══ Provided data ══
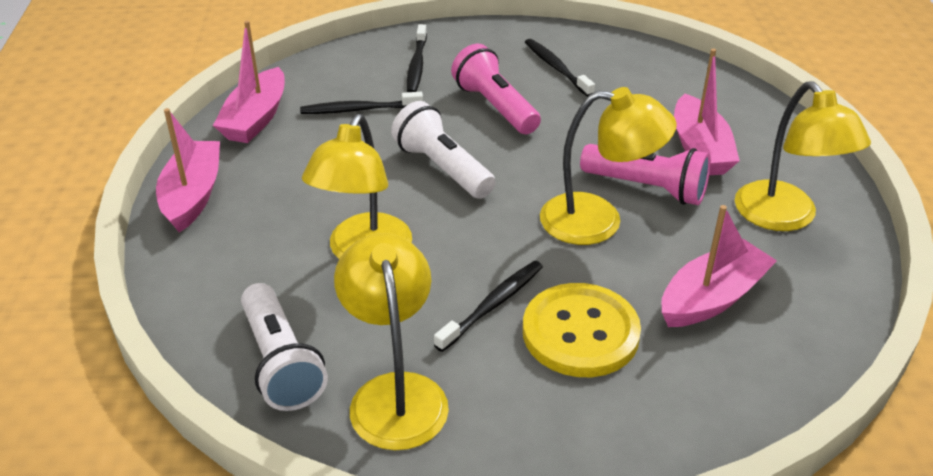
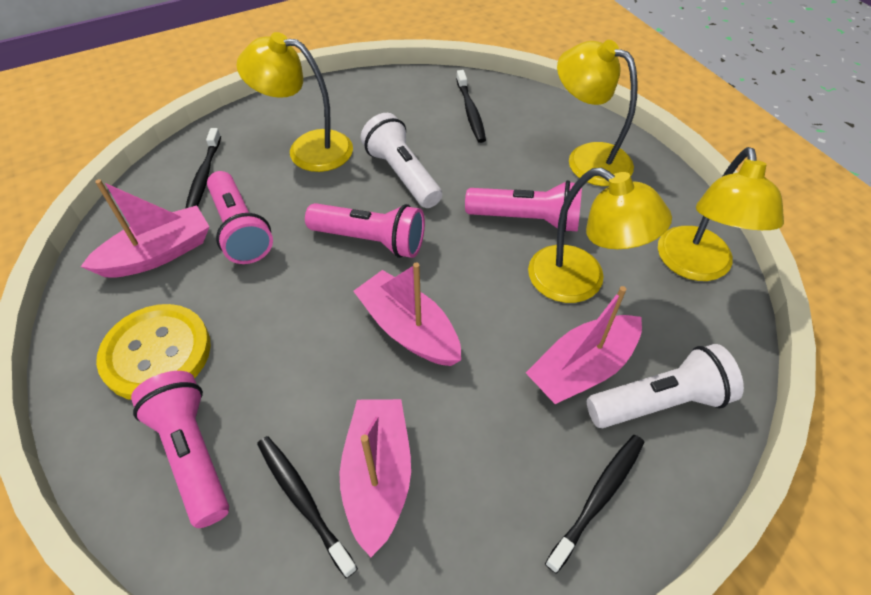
pink flashlight: 2 -> 4

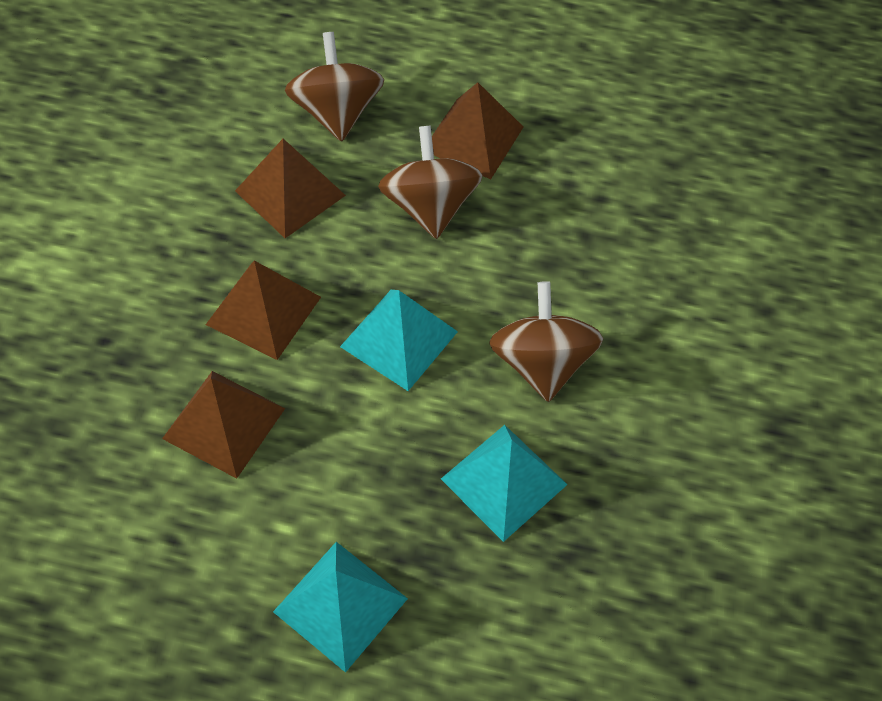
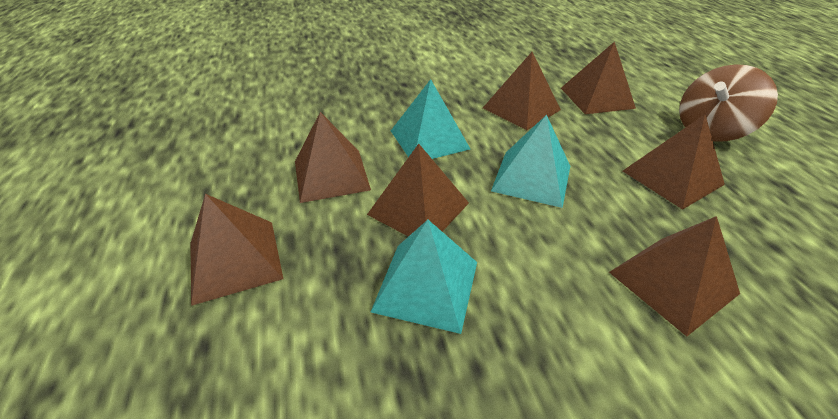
brown pyramid: 4 -> 7
brown spinning top: 3 -> 1

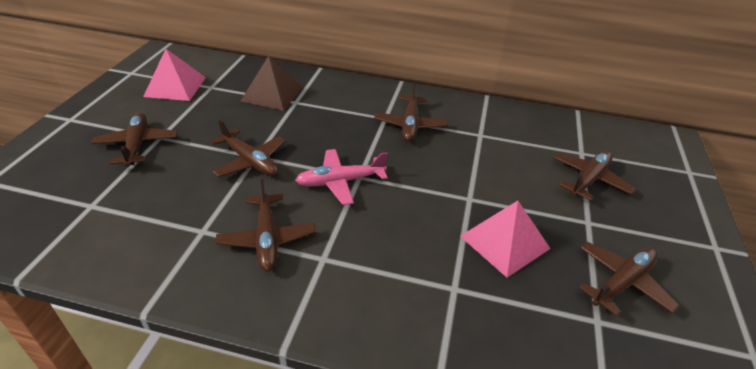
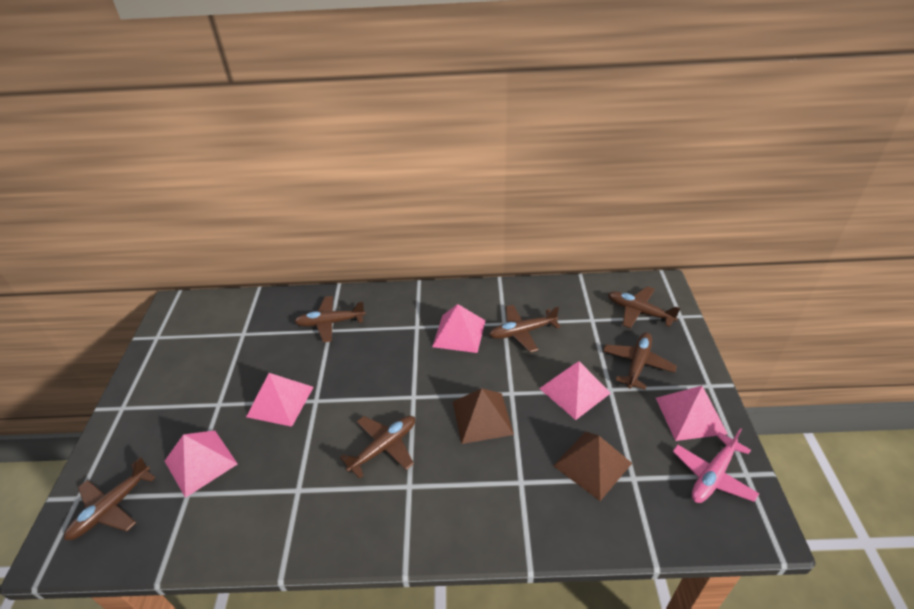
brown pyramid: 1 -> 2
pink pyramid: 2 -> 5

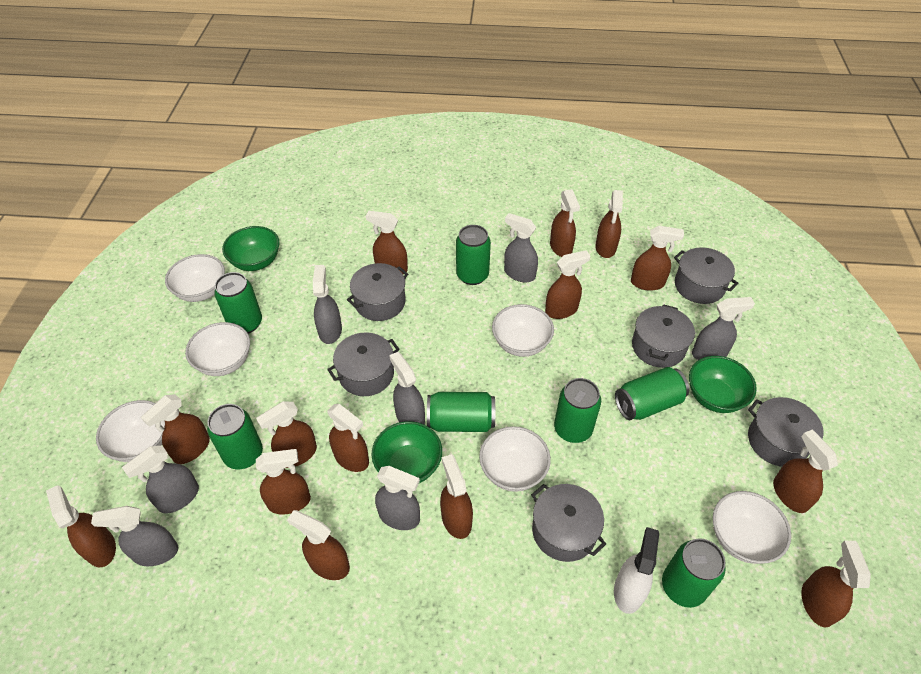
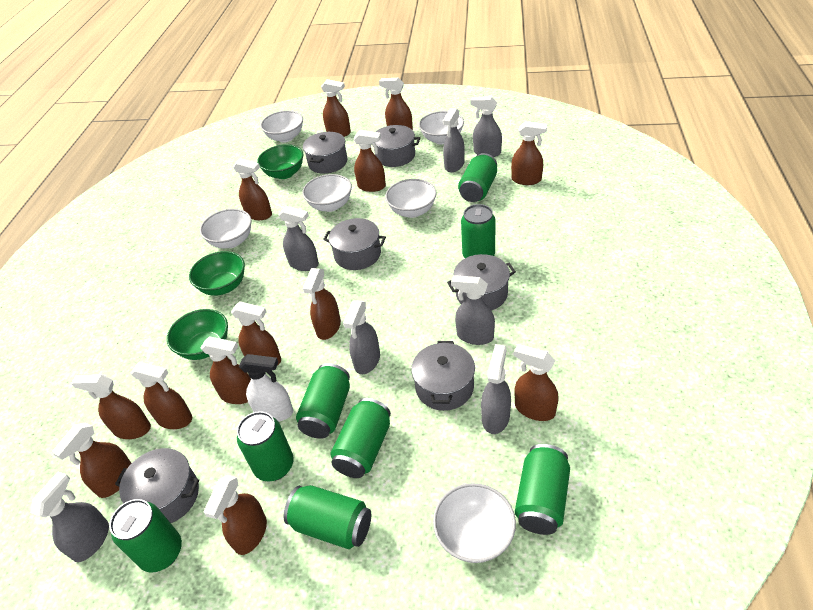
brown spray bottle: 14 -> 13
green can: 7 -> 8

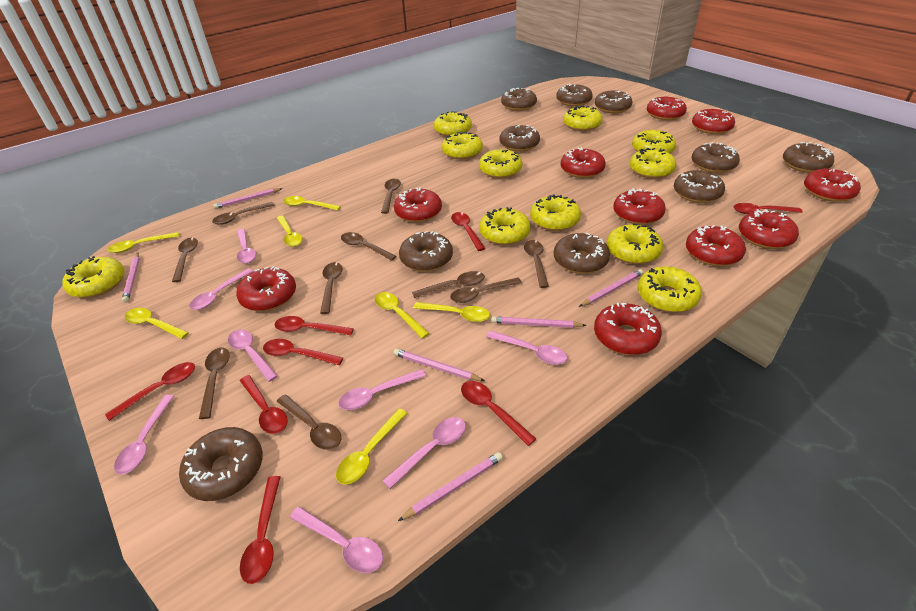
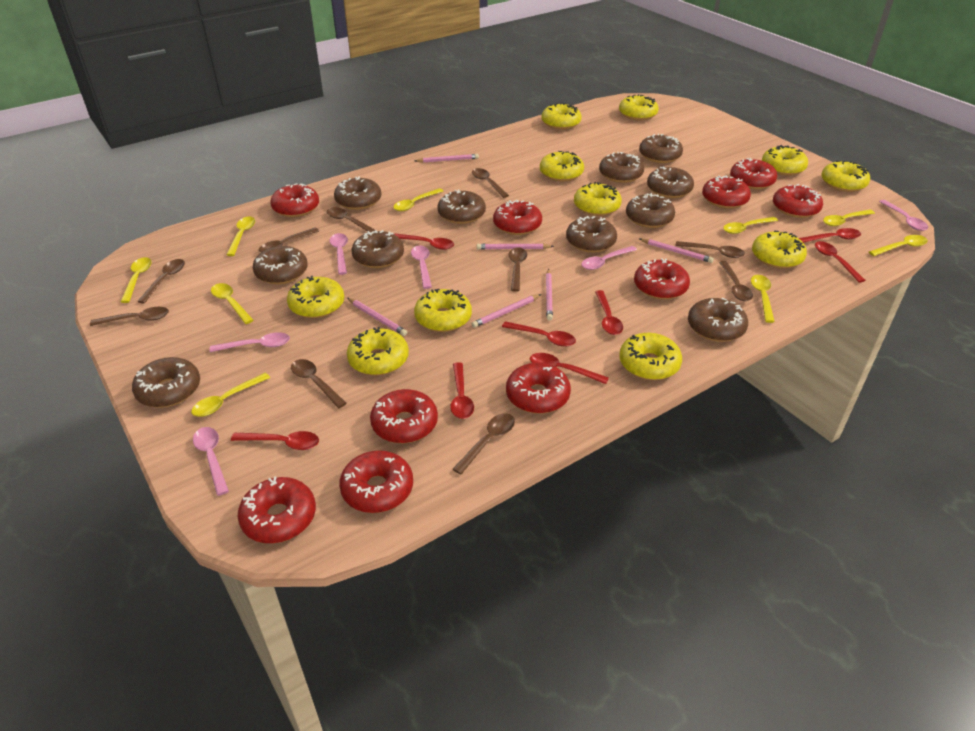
brown donut: 10 -> 11
pink spoon: 8 -> 6
yellow spoon: 7 -> 9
═══
Make an exact copy of the data above, pictures excluded.

→ **Exercise output**
pink flashlight: 2 -> 4

brown pyramid: 4 -> 7
brown spinning top: 3 -> 1

brown pyramid: 1 -> 2
pink pyramid: 2 -> 5

brown spray bottle: 14 -> 13
green can: 7 -> 8

brown donut: 10 -> 11
pink spoon: 8 -> 6
yellow spoon: 7 -> 9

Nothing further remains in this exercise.